*What to produce*: Using the records below, transcribe word for word the stretch from the line that contains "R106: 2.2k (W1, W7) -> 36k (W1, W7)" through the line that contains "L1: none -> 22mH (LX, VRAW)", both end lines included, and nothing else.

Change detection data:
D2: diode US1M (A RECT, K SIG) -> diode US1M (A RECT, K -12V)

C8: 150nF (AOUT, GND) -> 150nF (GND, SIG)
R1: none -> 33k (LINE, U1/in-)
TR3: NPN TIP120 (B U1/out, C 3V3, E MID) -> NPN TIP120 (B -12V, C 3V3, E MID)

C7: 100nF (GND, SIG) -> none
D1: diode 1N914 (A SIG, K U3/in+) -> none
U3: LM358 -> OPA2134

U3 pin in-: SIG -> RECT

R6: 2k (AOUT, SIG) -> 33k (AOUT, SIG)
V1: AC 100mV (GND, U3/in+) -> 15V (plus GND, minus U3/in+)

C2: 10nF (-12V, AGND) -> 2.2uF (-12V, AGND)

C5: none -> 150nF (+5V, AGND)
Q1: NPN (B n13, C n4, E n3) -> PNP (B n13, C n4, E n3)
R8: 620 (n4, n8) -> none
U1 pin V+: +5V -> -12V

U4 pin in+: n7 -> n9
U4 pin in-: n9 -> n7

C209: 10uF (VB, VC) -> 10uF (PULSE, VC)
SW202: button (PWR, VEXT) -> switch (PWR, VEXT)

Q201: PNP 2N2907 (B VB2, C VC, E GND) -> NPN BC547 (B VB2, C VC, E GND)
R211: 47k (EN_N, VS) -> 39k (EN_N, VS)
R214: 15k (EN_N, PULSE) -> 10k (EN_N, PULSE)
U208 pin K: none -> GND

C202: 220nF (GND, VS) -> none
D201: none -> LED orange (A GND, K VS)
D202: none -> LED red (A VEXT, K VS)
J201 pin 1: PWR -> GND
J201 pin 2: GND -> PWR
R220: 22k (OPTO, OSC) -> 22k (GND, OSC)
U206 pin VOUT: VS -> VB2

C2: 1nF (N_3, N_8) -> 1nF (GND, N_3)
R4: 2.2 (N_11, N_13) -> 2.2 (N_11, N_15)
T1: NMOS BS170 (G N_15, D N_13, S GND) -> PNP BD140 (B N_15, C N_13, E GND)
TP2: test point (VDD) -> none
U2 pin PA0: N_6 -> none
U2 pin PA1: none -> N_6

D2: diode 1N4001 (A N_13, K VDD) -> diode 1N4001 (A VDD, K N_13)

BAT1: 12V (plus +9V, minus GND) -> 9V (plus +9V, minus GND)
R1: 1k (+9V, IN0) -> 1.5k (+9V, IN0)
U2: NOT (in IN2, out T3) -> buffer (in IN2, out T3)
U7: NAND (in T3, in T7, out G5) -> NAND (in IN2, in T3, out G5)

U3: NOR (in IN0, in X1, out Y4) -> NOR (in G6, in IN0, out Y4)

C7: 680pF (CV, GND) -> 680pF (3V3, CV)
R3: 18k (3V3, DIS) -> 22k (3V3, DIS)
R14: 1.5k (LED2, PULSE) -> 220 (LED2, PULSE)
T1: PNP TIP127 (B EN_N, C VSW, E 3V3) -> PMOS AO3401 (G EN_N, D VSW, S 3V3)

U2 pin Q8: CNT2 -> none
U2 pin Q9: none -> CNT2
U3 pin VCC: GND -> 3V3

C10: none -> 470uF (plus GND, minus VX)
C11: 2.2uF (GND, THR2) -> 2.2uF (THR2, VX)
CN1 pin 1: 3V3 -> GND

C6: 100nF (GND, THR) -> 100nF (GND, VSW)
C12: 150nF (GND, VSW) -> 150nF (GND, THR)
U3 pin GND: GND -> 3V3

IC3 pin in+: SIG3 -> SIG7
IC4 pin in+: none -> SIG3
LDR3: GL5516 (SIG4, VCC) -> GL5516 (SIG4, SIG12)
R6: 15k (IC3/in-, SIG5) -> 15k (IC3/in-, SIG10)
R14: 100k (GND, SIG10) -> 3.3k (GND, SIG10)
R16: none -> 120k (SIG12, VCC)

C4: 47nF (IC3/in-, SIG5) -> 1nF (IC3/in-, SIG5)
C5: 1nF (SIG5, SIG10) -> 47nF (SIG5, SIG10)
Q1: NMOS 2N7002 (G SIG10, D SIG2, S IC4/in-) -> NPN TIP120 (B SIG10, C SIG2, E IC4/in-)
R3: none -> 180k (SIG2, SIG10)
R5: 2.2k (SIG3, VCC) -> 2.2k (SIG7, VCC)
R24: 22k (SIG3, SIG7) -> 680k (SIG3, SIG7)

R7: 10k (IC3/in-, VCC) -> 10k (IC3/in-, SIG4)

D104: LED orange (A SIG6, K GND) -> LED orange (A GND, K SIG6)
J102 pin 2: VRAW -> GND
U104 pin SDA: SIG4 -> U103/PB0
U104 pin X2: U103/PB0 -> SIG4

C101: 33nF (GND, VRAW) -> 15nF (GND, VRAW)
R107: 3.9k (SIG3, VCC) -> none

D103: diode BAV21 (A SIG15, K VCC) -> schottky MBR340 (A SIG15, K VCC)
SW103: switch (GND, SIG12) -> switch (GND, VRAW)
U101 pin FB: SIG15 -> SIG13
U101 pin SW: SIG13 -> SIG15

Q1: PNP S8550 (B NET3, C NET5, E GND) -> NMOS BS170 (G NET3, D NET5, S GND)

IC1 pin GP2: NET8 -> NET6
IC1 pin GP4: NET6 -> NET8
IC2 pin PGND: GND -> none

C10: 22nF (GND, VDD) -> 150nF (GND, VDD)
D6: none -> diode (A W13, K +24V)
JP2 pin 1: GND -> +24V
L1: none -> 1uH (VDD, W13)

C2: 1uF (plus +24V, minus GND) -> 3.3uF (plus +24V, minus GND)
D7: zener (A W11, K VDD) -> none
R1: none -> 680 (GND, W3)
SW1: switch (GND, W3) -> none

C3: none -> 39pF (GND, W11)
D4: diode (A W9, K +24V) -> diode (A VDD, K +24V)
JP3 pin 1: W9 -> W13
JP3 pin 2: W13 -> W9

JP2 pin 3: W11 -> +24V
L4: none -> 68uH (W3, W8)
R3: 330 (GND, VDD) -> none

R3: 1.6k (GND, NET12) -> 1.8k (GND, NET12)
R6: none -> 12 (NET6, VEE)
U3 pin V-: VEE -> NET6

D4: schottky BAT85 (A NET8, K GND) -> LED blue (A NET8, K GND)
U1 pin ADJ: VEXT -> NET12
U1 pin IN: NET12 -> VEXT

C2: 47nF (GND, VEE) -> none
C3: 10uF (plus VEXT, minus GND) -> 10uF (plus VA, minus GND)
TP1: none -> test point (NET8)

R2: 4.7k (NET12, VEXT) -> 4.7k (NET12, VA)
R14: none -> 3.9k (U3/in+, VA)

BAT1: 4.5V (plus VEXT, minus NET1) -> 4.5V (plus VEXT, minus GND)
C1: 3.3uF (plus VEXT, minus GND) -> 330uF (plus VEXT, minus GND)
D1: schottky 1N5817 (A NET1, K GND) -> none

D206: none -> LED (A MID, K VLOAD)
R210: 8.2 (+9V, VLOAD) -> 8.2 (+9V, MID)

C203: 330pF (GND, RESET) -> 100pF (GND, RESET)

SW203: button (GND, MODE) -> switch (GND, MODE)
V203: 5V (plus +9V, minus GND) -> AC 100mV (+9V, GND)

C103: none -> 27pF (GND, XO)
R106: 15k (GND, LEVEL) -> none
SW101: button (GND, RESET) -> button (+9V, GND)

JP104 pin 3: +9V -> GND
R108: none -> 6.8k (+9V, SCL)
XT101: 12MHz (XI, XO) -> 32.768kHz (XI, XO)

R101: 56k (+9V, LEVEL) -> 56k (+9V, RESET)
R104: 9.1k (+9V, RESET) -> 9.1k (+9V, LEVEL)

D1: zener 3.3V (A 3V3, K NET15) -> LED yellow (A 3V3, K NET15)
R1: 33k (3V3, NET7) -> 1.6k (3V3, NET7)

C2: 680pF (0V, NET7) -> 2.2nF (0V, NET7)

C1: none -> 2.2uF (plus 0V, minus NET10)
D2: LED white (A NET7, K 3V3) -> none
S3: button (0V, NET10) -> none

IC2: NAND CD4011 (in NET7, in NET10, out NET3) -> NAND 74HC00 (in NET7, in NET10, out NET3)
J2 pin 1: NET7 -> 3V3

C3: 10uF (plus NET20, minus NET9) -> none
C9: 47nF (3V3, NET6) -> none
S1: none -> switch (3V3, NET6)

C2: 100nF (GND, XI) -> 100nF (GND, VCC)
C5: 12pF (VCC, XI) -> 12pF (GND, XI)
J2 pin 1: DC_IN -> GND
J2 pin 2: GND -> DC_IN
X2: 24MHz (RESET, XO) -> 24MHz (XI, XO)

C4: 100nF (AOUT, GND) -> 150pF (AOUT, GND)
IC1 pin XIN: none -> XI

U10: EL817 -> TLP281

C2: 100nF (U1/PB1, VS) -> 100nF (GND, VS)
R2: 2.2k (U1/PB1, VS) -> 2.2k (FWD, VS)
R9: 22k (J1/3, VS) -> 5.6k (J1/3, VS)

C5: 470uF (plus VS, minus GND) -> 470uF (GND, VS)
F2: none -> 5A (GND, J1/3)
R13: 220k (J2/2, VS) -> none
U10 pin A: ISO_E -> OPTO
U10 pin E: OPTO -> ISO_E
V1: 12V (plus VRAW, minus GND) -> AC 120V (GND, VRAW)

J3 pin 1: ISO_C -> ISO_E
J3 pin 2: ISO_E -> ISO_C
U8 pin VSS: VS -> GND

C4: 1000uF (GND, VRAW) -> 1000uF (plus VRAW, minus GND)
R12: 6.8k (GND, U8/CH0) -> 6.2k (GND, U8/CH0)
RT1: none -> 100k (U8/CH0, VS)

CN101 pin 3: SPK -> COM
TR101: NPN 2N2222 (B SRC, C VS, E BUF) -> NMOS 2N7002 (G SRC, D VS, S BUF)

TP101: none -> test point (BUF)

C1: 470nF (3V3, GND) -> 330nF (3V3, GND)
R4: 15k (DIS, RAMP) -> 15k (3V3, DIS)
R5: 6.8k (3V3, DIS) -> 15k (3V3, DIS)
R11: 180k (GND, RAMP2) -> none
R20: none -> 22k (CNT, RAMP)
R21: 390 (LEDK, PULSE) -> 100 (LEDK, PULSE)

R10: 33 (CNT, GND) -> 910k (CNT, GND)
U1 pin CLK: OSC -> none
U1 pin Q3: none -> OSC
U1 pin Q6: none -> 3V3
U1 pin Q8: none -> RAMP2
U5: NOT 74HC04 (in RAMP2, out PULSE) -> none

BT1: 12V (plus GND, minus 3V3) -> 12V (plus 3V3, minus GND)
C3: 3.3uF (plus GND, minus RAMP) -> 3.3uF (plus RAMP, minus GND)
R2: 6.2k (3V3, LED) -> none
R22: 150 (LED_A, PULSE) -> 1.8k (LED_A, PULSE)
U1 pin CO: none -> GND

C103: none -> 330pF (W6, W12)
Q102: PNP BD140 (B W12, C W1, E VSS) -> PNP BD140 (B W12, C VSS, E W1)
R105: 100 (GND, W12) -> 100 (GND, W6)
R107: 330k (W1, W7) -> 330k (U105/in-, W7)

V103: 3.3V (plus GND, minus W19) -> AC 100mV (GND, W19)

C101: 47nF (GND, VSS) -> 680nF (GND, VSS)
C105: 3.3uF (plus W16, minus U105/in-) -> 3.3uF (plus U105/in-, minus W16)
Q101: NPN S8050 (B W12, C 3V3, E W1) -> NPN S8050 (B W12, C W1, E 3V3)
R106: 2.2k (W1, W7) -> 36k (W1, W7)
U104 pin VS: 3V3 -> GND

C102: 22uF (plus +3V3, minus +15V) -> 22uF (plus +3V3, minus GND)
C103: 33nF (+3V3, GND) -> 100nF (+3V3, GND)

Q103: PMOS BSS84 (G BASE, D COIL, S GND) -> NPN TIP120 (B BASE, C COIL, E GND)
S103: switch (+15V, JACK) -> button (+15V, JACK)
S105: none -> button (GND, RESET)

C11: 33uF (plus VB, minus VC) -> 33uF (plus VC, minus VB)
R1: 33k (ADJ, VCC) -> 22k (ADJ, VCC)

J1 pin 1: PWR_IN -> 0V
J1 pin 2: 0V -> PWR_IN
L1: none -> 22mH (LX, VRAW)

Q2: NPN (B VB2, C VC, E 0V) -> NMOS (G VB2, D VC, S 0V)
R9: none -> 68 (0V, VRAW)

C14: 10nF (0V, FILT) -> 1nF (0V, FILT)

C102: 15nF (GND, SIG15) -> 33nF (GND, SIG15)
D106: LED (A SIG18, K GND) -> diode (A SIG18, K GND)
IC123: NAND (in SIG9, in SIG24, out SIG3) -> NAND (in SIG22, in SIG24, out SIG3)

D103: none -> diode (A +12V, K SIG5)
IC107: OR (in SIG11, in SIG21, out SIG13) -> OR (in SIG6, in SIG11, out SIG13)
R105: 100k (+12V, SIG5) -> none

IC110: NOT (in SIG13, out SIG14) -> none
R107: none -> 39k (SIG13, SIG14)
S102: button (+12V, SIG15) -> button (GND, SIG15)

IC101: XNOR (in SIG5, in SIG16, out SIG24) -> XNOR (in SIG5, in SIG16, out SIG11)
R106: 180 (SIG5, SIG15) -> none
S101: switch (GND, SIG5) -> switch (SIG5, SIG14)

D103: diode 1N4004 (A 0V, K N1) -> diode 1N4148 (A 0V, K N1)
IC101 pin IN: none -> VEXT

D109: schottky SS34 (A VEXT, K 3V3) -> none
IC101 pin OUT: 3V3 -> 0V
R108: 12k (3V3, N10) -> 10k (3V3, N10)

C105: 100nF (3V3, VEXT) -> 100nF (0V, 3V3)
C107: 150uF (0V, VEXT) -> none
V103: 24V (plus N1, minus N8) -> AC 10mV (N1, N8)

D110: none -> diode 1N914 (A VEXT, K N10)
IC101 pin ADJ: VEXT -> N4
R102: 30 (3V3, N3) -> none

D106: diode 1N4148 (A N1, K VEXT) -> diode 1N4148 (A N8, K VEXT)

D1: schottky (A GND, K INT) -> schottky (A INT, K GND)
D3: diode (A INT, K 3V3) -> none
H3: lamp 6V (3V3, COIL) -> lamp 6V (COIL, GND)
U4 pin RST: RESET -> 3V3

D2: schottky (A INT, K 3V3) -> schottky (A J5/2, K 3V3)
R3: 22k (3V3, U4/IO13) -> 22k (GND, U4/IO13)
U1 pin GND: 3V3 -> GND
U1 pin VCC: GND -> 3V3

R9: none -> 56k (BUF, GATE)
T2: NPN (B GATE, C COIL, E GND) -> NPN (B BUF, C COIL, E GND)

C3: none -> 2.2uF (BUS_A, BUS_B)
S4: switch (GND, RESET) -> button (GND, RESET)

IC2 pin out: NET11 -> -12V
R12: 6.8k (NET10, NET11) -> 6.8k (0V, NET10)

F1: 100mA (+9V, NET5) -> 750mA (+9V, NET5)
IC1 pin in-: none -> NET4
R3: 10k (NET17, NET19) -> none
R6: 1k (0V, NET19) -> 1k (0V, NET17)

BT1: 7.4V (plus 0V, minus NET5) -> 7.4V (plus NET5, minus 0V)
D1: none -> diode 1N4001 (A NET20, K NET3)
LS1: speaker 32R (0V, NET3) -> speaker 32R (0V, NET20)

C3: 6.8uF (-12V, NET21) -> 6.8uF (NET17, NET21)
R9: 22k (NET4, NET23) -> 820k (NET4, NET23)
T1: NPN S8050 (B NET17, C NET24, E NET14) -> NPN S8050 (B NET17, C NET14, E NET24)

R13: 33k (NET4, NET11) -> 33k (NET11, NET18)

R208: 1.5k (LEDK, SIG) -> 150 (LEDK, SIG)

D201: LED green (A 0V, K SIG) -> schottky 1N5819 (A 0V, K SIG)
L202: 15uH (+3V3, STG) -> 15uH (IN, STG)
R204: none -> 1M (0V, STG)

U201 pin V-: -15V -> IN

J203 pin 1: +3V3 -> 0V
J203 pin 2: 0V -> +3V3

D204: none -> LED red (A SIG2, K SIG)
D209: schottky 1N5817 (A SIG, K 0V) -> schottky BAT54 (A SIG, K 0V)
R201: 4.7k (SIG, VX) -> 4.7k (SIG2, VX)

*Result of the exercise*:
R106: 2.2k (W1, W7) -> 36k (W1, W7)
U104 pin VS: 3V3 -> GND

C102: 22uF (plus +3V3, minus +15V) -> 22uF (plus +3V3, minus GND)
C103: 33nF (+3V3, GND) -> 100nF (+3V3, GND)

Q103: PMOS BSS84 (G BASE, D COIL, S GND) -> NPN TIP120 (B BASE, C COIL, E GND)
S103: switch (+15V, JACK) -> button (+15V, JACK)
S105: none -> button (GND, RESET)

C11: 33uF (plus VB, minus VC) -> 33uF (plus VC, minus VB)
R1: 33k (ADJ, VCC) -> 22k (ADJ, VCC)

J1 pin 1: PWR_IN -> 0V
J1 pin 2: 0V -> PWR_IN
L1: none -> 22mH (LX, VRAW)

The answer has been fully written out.